TASK TO COMPLETE =
Find each line below containing the word "yellow" and copy it.

SUPPLIED RECORDS =
..............................

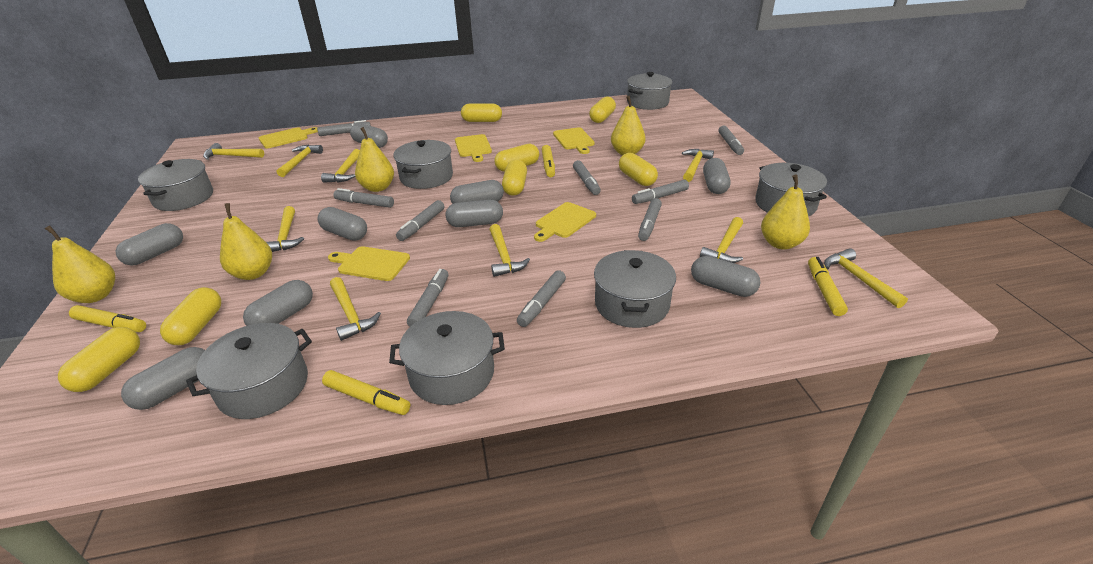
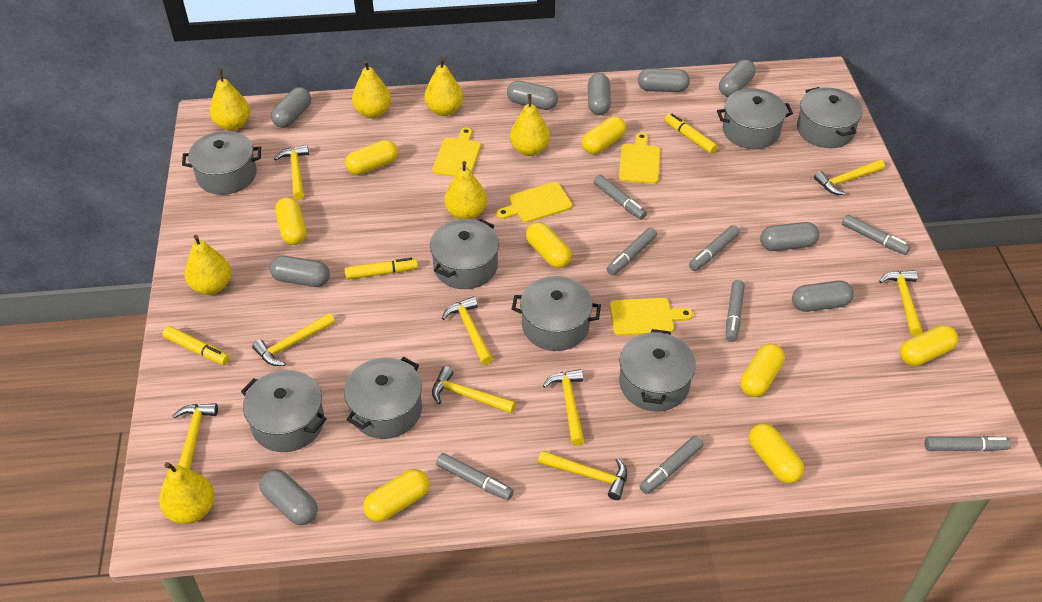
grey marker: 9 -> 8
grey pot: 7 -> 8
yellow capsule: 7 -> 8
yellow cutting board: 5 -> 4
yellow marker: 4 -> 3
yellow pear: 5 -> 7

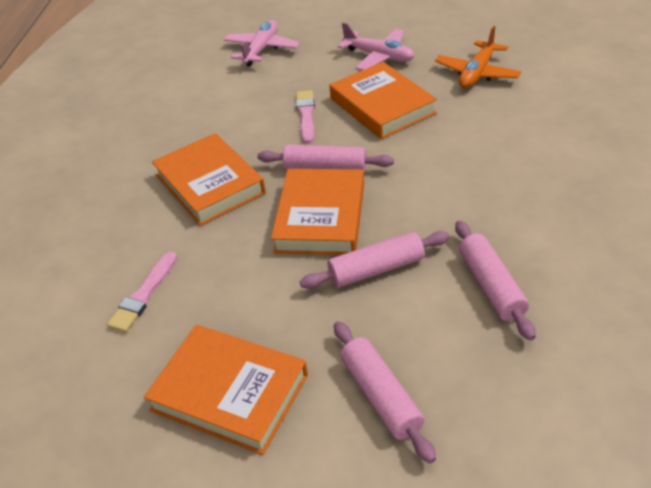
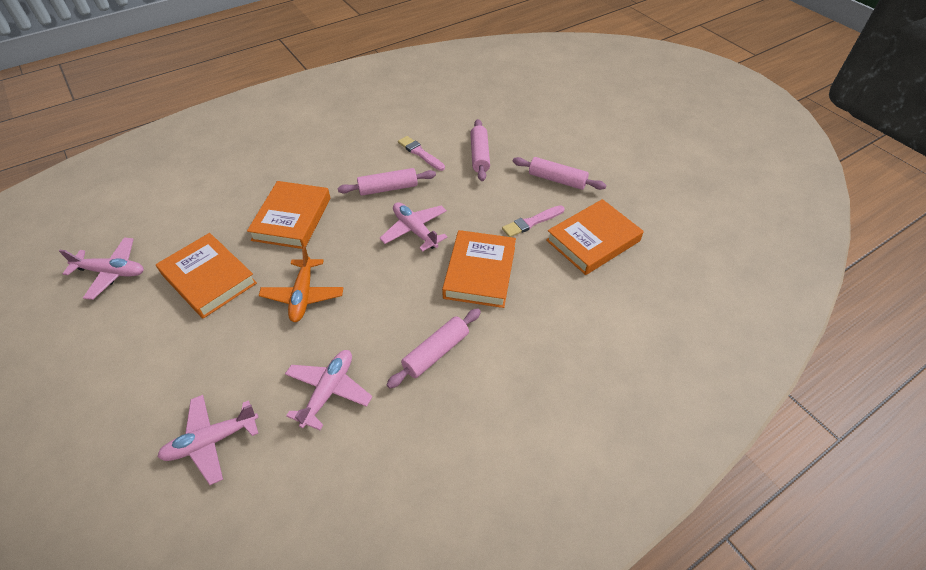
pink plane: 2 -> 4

..............................

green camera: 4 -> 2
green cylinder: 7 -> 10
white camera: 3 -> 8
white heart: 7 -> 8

..............................

OUTPUT BELOW =
yellow capsule: 7 -> 8
yellow cutting board: 5 -> 4
yellow marker: 4 -> 3
yellow pear: 5 -> 7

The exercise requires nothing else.